**TASK TO COMPLETE**
For the material that follows, list every line containing the word "none".
━━━ PROVIDED RECORDS ━━━
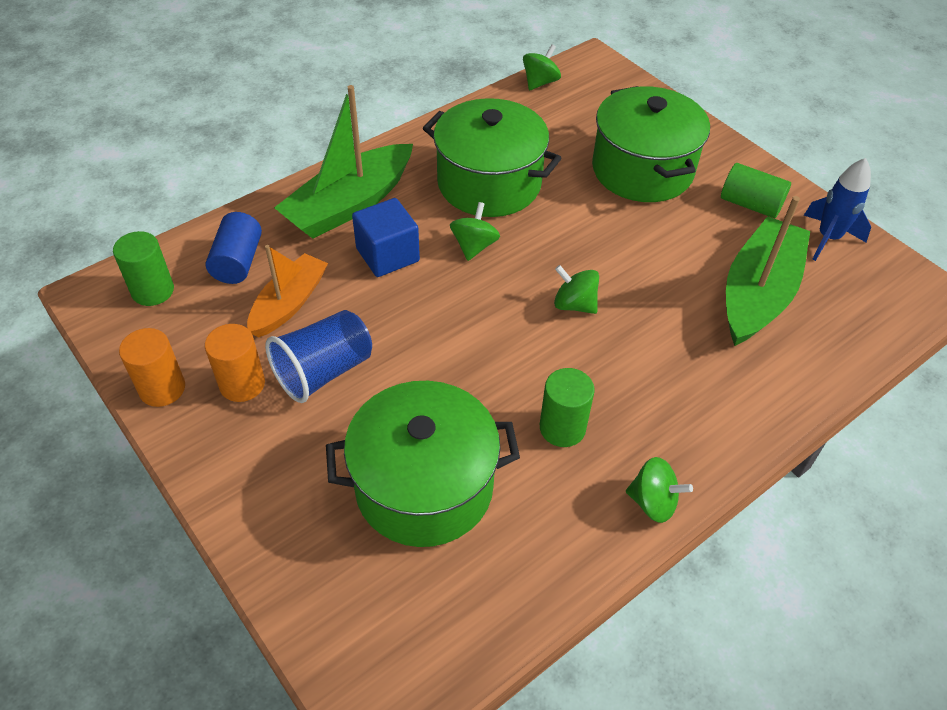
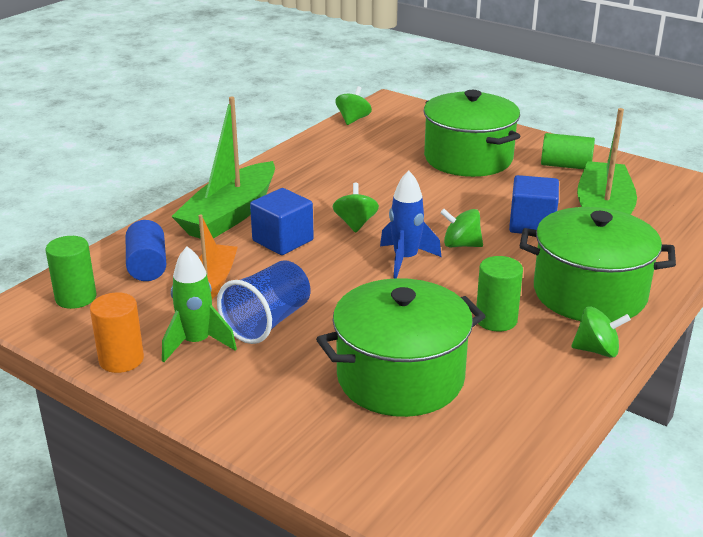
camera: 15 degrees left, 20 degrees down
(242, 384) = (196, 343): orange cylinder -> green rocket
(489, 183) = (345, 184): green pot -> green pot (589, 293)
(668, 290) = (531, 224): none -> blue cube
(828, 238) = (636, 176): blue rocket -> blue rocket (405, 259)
━━━
━━━ PROVIDED RECORDS ━━━
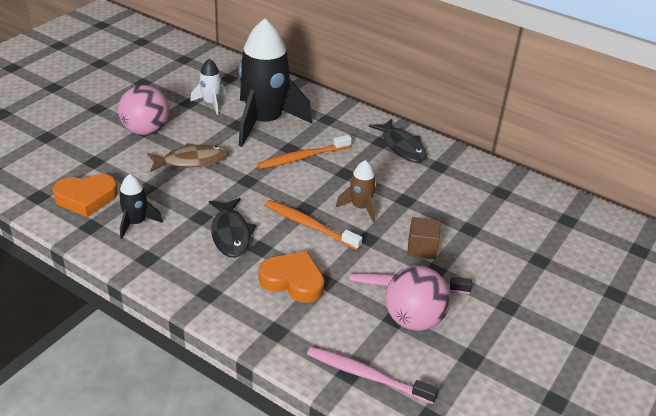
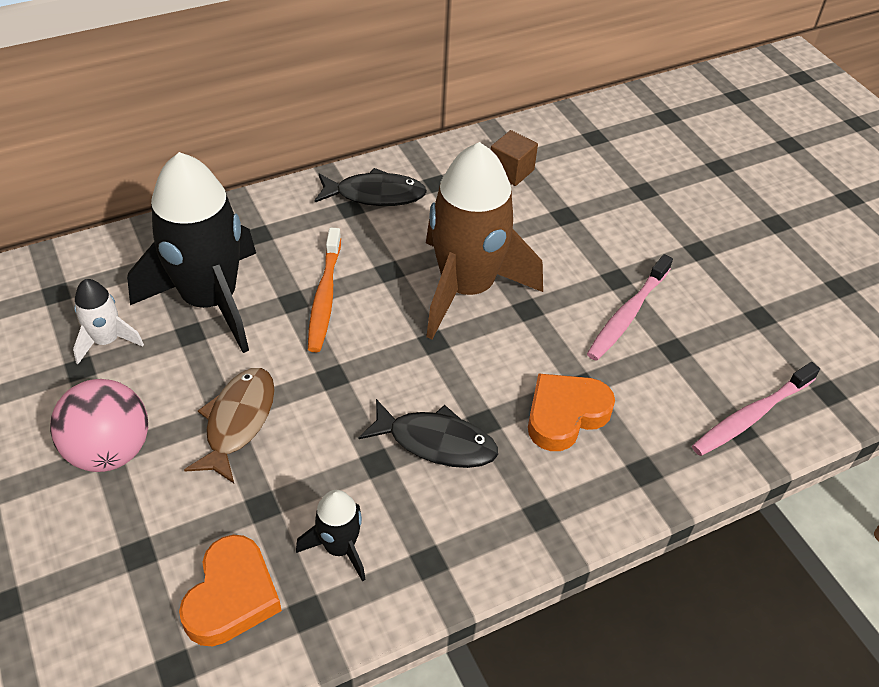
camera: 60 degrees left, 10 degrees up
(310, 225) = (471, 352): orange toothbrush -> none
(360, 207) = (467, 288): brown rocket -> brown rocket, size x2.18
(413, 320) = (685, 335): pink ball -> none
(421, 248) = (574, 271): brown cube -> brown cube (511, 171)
━━━
━━━ PROVIDED RECORDS ━━━
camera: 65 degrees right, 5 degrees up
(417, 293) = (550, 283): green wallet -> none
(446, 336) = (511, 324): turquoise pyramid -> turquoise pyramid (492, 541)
━━━
**TASK SOLUTION**
(668, 290) = (531, 224): none -> blue cube
(310, 225) = (471, 352): orange toothbrush -> none
(413, 320) = (685, 335): pink ball -> none
(417, 293) = (550, 283): green wallet -> none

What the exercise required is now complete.